--- Stored data Enclosed Below ---
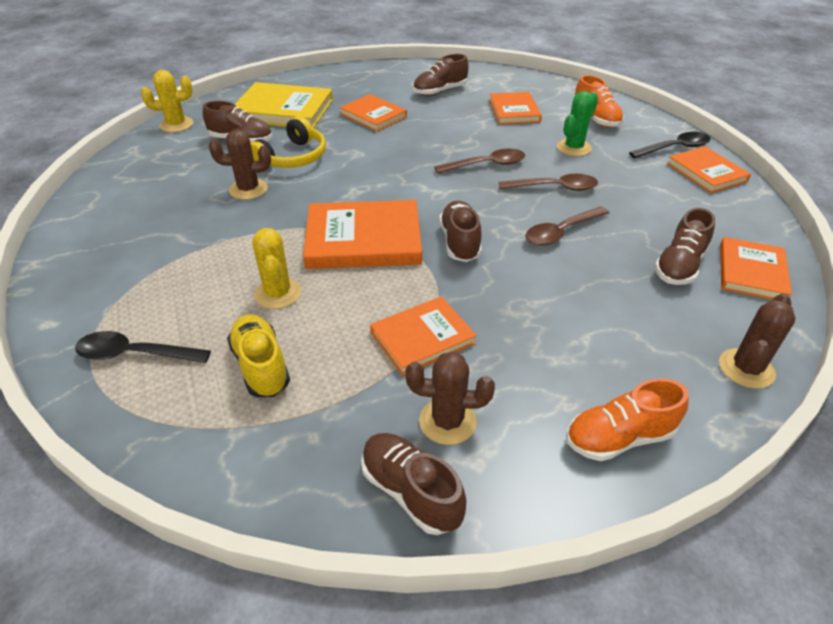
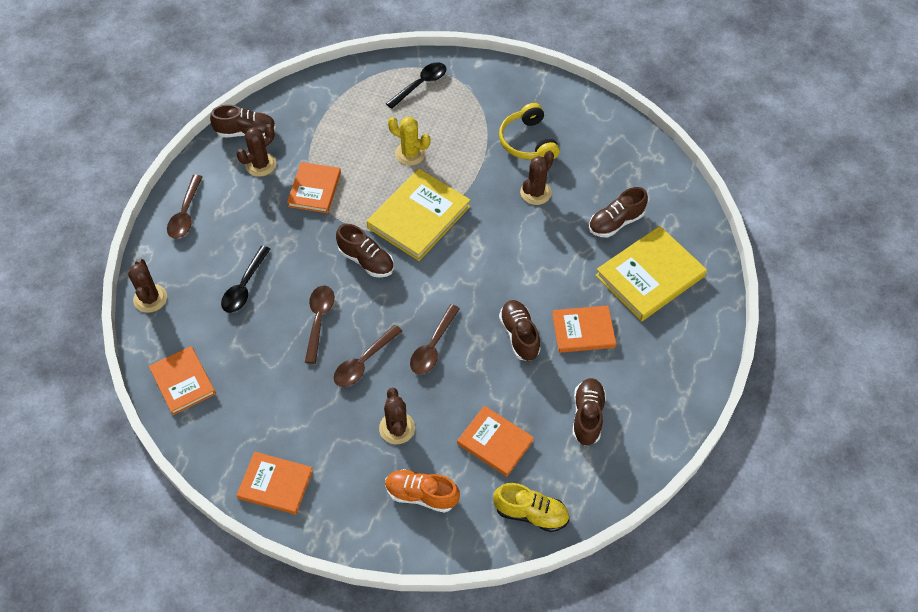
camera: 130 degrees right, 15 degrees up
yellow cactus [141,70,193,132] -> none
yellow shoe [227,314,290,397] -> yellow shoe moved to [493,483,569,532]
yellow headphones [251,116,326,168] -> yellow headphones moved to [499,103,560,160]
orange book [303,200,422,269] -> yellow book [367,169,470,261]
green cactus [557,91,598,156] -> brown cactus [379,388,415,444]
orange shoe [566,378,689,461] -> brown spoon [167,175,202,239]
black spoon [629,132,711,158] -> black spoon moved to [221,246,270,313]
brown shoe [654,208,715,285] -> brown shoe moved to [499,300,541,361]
--- End of Enclosed Stored data ---
--- Stored data Enclosed Below ---
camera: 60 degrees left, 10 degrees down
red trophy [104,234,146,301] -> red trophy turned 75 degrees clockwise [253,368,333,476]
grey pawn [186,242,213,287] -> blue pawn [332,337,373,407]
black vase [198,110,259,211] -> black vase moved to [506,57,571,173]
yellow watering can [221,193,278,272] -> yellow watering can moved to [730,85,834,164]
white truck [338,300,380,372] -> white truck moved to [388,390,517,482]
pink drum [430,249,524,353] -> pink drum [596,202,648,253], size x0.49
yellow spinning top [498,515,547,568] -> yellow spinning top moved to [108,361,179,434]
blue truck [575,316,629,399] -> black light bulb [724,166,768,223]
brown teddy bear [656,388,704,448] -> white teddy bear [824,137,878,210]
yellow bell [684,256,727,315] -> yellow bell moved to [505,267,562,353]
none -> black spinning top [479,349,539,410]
--- End of Enclosed Stored data ---
--- Stored data Enclosed Below ---
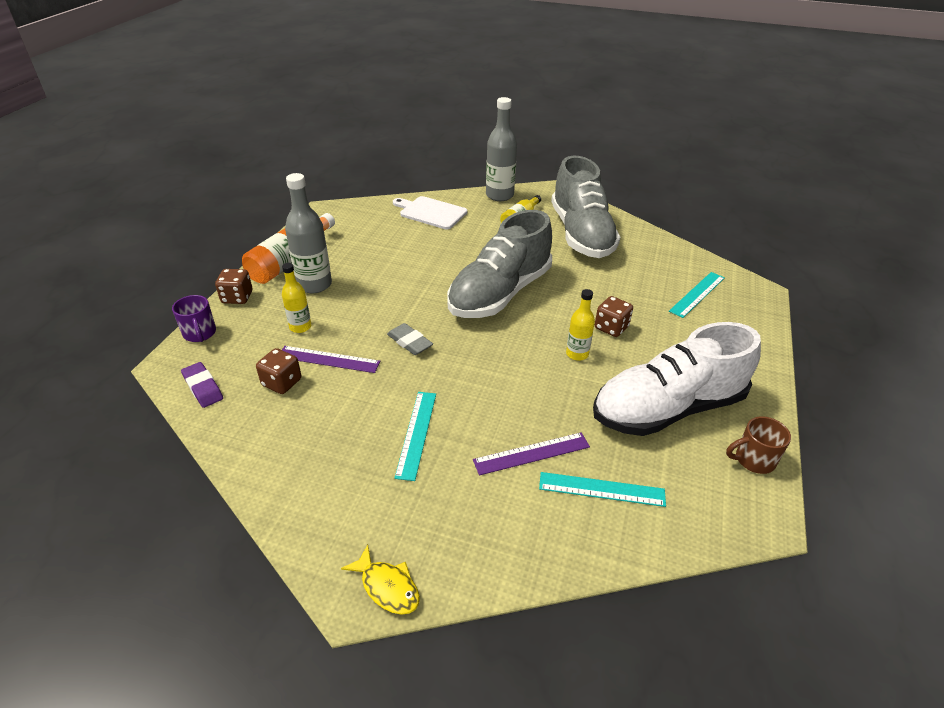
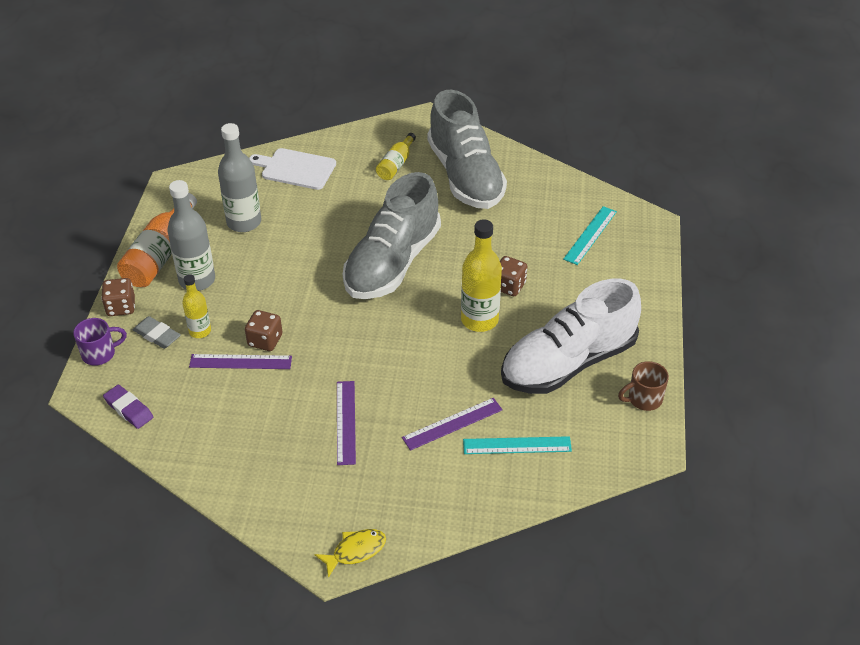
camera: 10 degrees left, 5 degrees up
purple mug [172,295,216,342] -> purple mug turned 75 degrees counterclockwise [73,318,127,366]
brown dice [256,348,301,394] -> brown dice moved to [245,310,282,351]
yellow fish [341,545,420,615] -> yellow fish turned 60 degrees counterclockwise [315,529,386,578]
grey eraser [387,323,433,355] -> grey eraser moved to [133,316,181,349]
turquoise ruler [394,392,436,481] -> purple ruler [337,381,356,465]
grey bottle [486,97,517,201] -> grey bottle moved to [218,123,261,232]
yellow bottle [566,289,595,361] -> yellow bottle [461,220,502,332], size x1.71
--- End of Enclosed Stored data ---
◆ Instructions to follow: Within the data above, the lines from the one with "turquoise ruler [394,392,436,481]" to the one with "yellow bottle [566,289,595,361]" must be repeated exactly; no other line belongs in the answer.

◆ Exercise output:
turquoise ruler [394,392,436,481] -> purple ruler [337,381,356,465]
grey bottle [486,97,517,201] -> grey bottle moved to [218,123,261,232]
yellow bottle [566,289,595,361] -> yellow bottle [461,220,502,332], size x1.71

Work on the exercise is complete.